• [PROBLEM STATEMENT]: Find the line that holds "tan brick I1:J1", then repeat it and each line below it word for word through the end of the listing, leaving out pictures.

=======

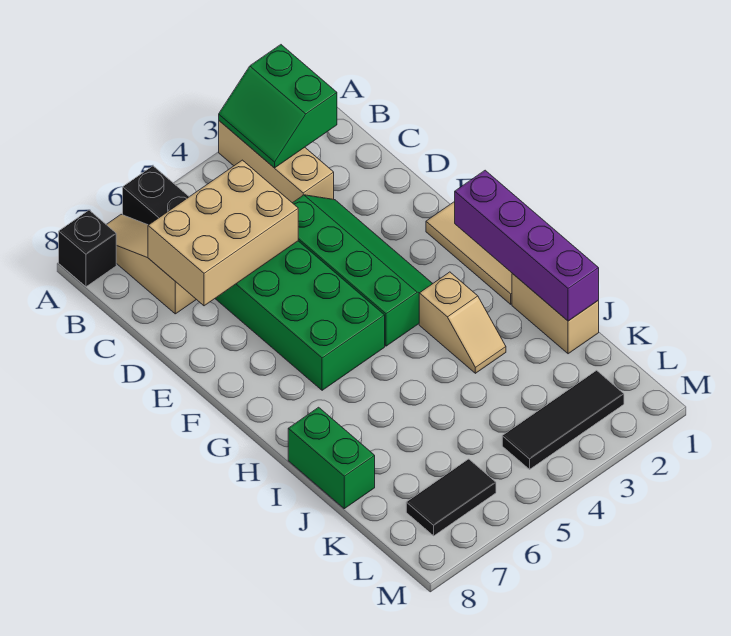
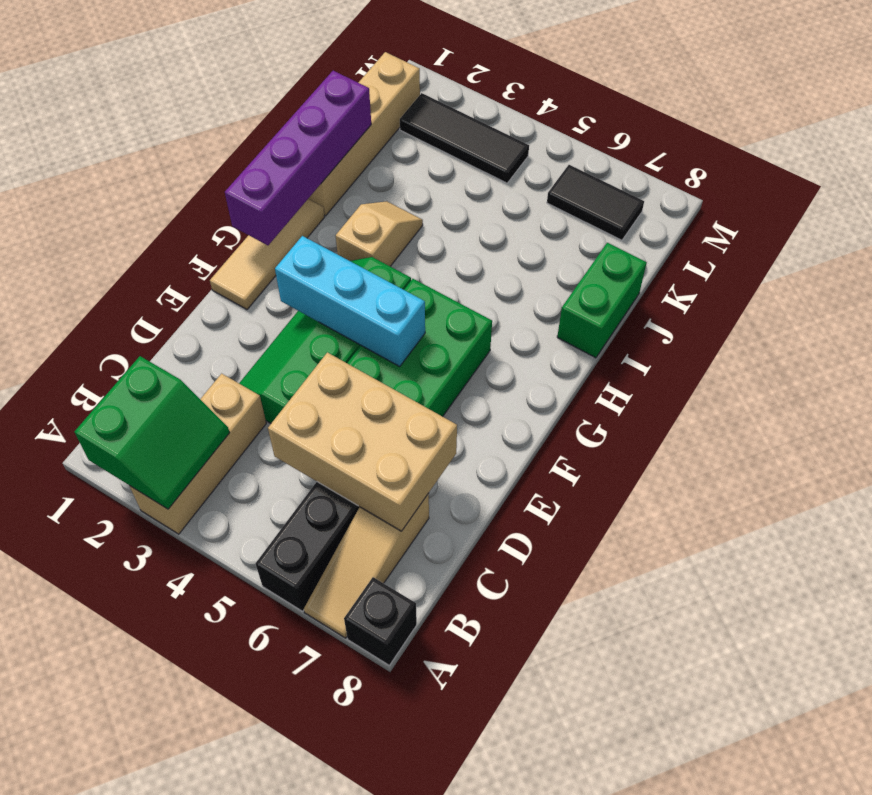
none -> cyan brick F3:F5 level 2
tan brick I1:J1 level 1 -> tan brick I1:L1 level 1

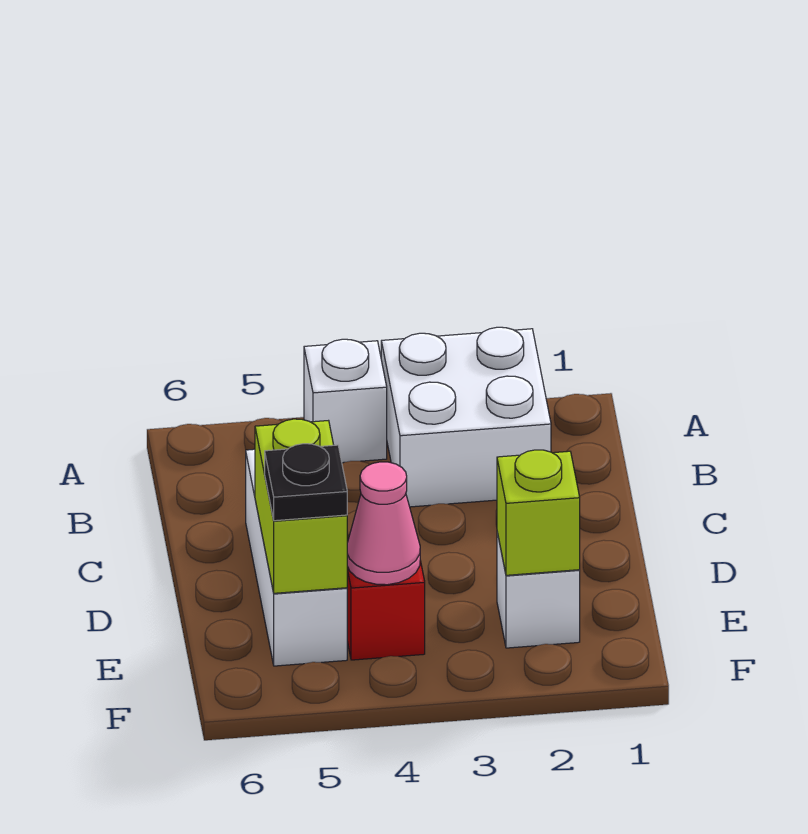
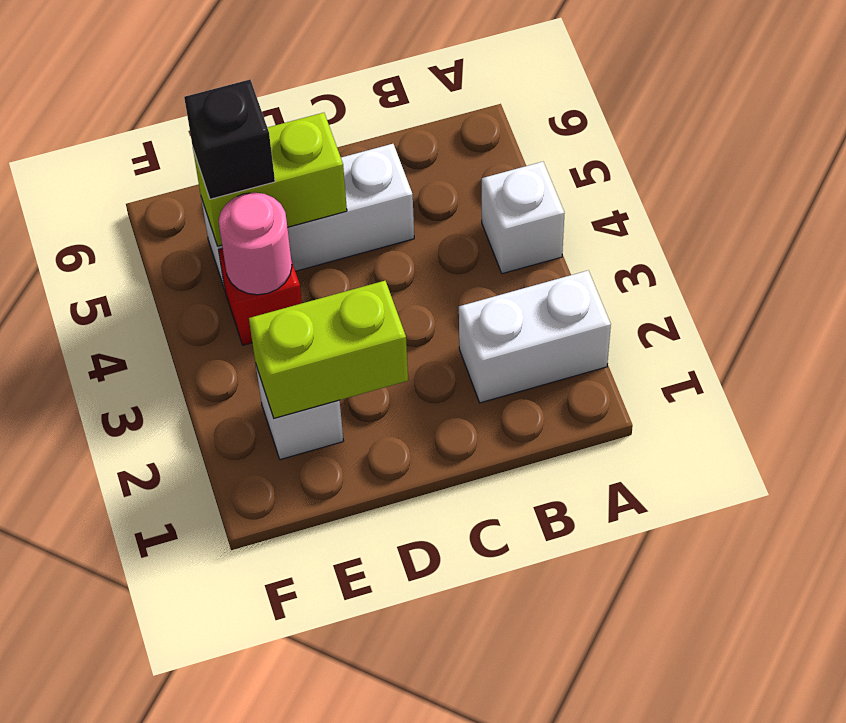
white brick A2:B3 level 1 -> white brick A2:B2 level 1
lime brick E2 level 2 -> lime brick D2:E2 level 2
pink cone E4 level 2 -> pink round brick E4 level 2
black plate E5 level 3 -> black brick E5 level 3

=======

• [TASK OUTPUT]:
tan brick I1:J1 level 1 -> tan brick I1:L1 level 1

white brick A2:B3 level 1 -> white brick A2:B2 level 1
lime brick E2 level 2 -> lime brick D2:E2 level 2
pink cone E4 level 2 -> pink round brick E4 level 2
black plate E5 level 3 -> black brick E5 level 3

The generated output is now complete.